WHAT IS BEING ASKED
Go through the entries below and tally each line holding the string "recoloured". Return the number only.

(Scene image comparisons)
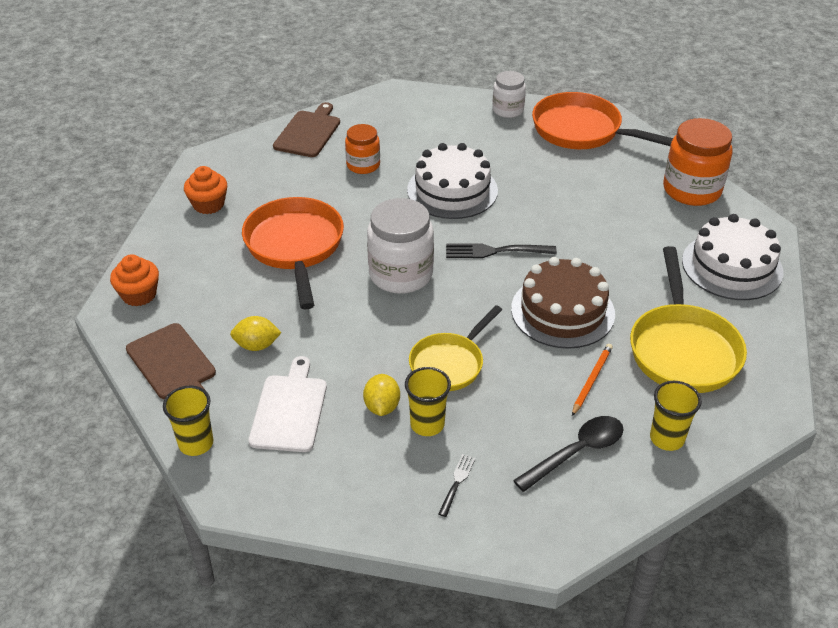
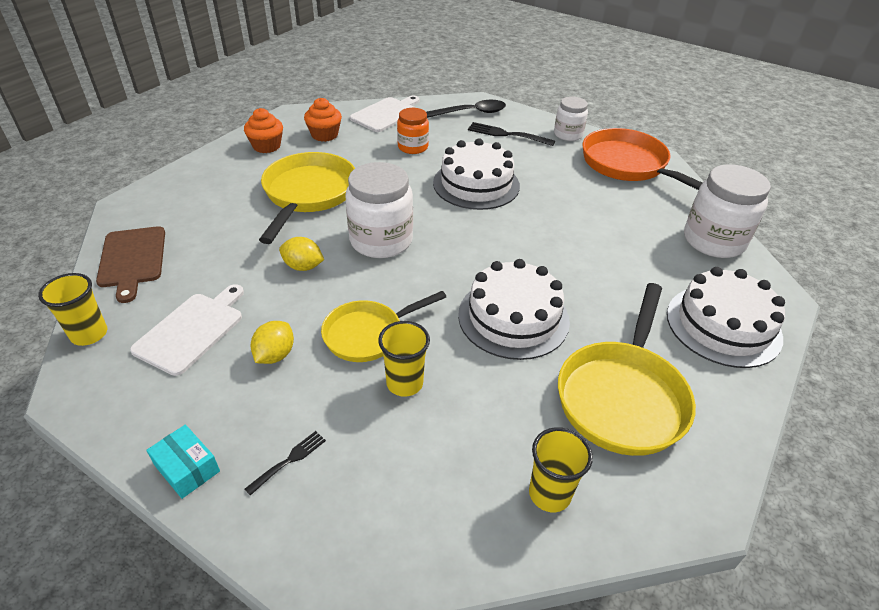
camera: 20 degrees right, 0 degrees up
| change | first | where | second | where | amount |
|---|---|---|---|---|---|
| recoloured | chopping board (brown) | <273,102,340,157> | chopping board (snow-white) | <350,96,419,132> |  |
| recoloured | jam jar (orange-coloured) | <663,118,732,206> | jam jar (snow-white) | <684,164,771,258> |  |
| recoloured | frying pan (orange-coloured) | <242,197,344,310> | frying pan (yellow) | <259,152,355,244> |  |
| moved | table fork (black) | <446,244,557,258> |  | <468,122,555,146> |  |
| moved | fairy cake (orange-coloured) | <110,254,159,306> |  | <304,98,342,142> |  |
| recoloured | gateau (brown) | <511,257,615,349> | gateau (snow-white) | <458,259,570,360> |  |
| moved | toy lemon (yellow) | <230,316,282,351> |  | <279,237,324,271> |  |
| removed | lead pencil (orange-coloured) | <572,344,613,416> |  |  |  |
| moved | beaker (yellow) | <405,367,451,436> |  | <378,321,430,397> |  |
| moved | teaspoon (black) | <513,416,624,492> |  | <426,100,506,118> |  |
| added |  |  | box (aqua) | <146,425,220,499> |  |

REPLY
4